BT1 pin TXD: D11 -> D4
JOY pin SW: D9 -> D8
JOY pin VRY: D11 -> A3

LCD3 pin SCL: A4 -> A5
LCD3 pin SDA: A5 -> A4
* * *
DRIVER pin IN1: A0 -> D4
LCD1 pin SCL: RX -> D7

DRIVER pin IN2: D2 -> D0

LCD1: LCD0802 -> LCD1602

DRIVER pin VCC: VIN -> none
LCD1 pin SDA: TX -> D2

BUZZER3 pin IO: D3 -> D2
--
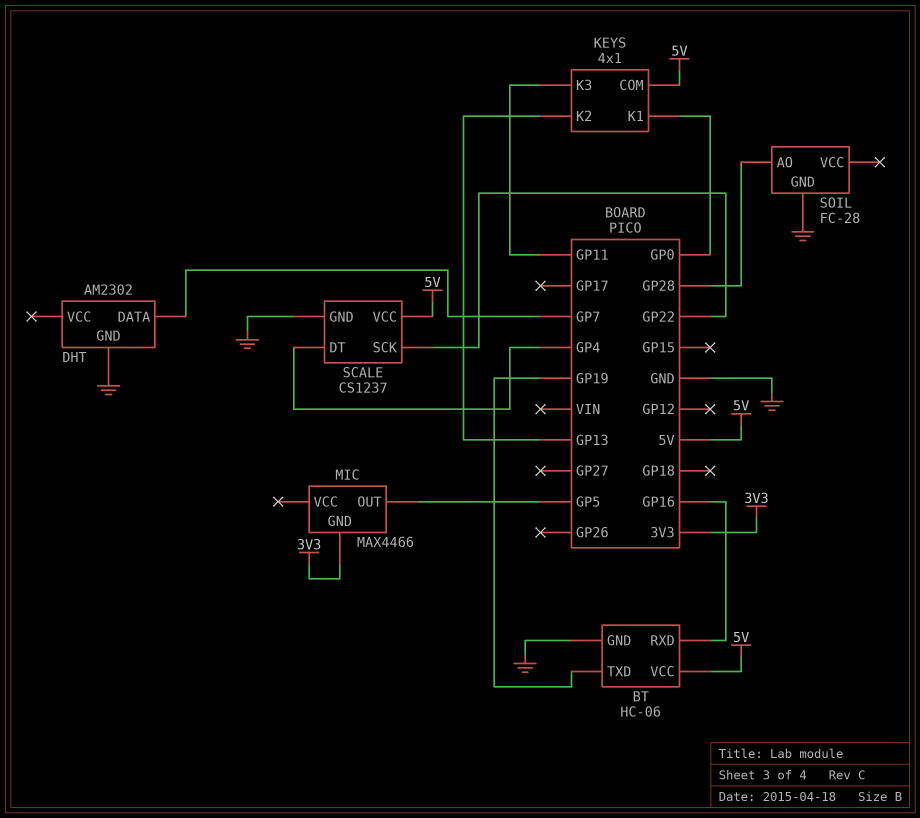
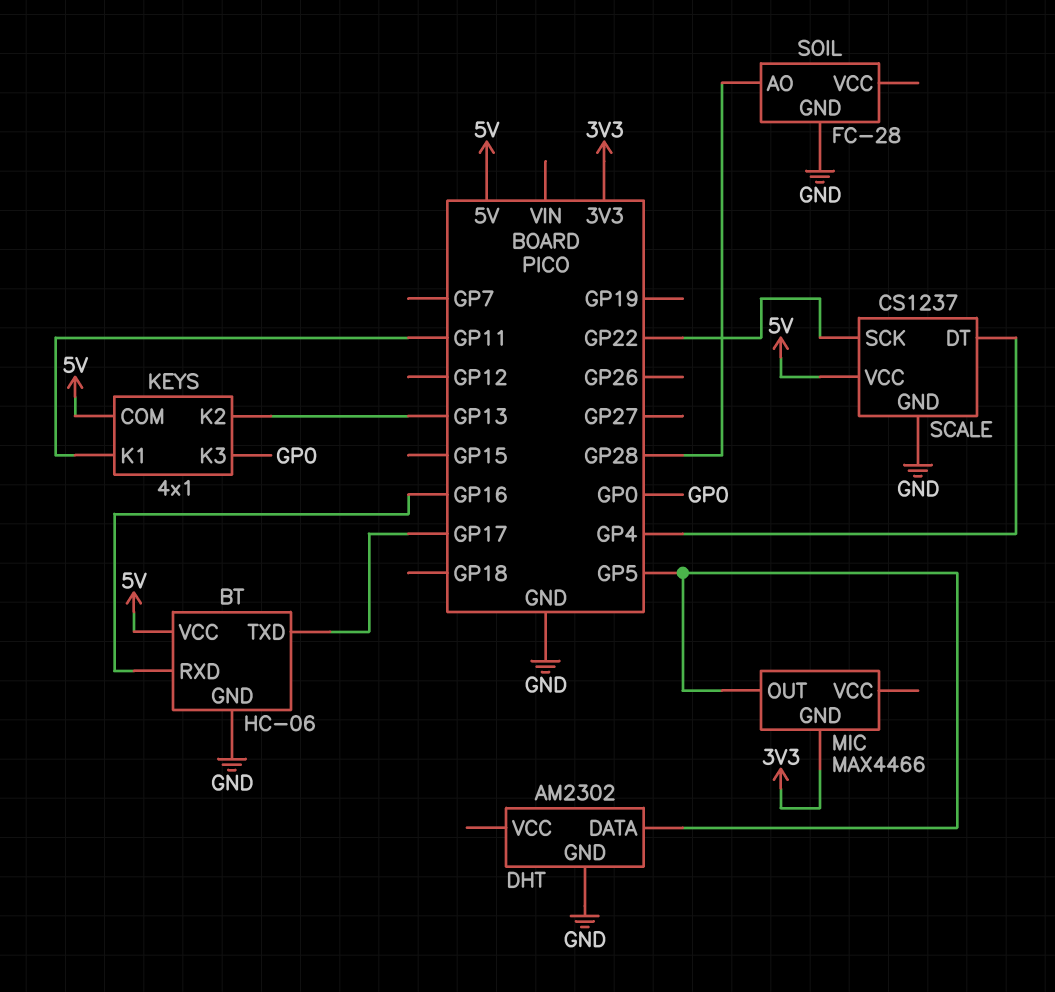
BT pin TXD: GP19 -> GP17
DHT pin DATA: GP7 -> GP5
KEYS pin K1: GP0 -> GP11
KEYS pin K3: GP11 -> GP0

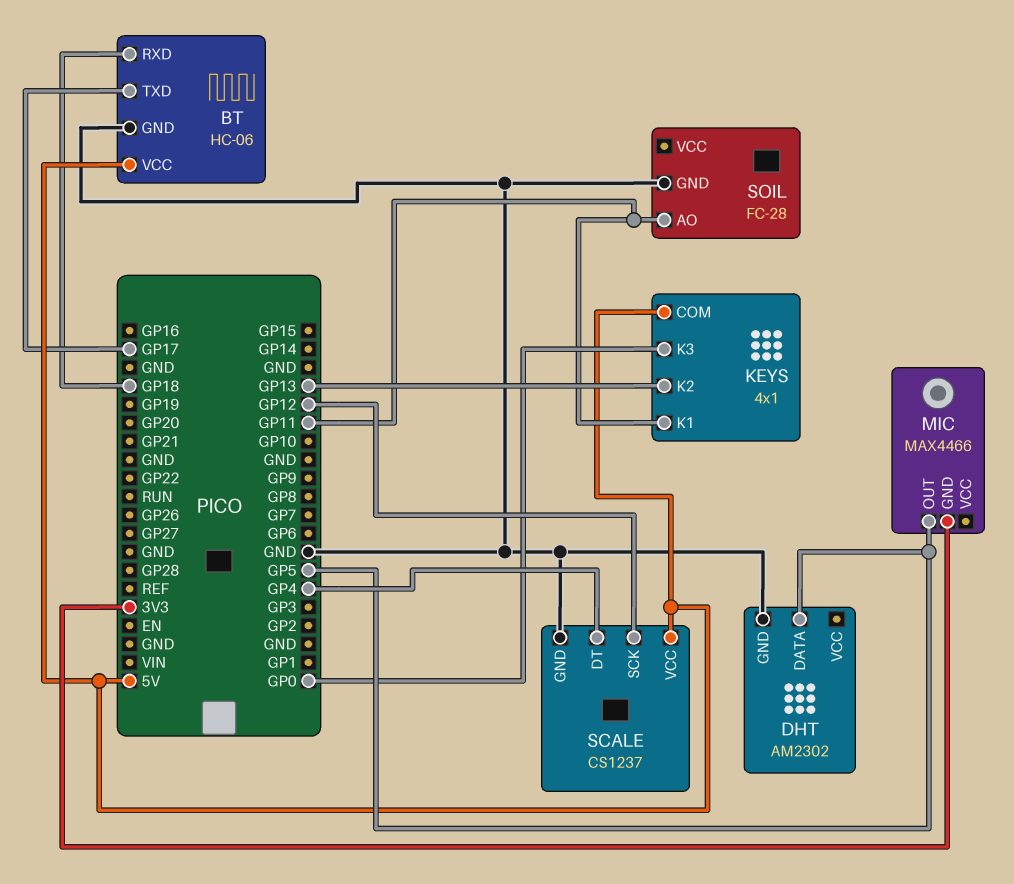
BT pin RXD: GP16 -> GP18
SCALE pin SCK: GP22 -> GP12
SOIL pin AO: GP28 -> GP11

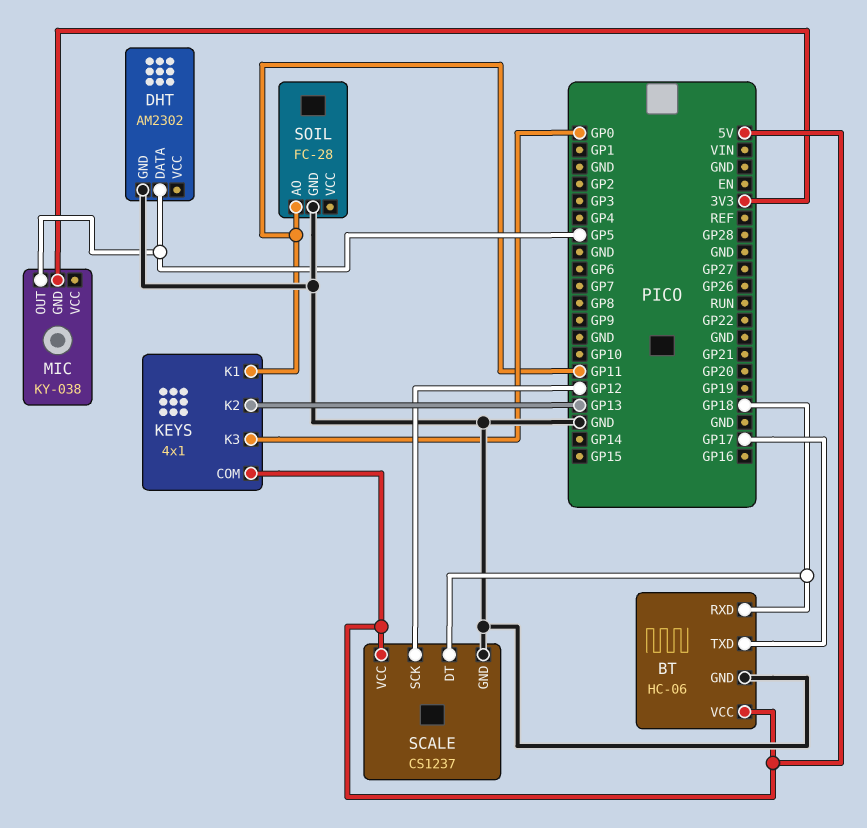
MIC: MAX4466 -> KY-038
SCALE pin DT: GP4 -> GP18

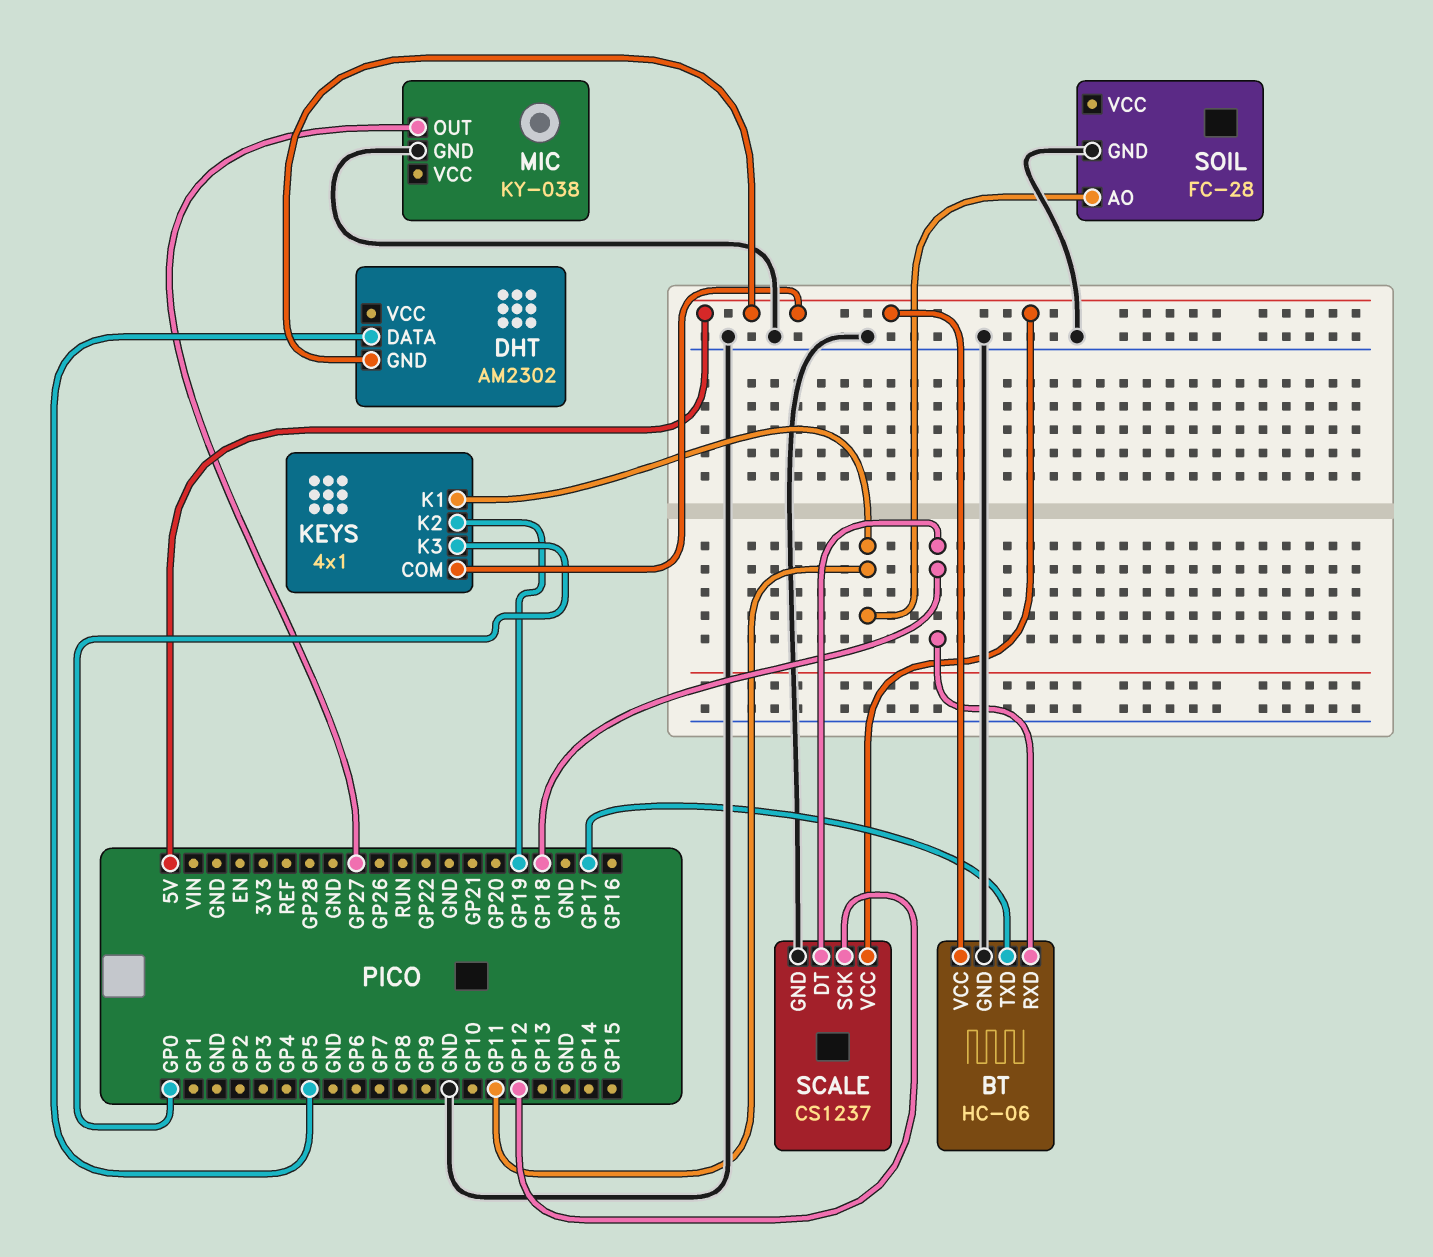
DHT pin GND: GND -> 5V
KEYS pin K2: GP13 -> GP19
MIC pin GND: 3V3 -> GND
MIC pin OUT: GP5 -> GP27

> Activity
Go back to the listing above. Copy word for word the lines from the one with "DRIVER pin IN2: D2 -> D0" through the one with "BUZZER3 pin IO: D3 -> D2", and nothing more.

> Response area
DRIVER pin IN2: D2 -> D0

LCD1: LCD0802 -> LCD1602

DRIVER pin VCC: VIN -> none
LCD1 pin SDA: TX -> D2

BUZZER3 pin IO: D3 -> D2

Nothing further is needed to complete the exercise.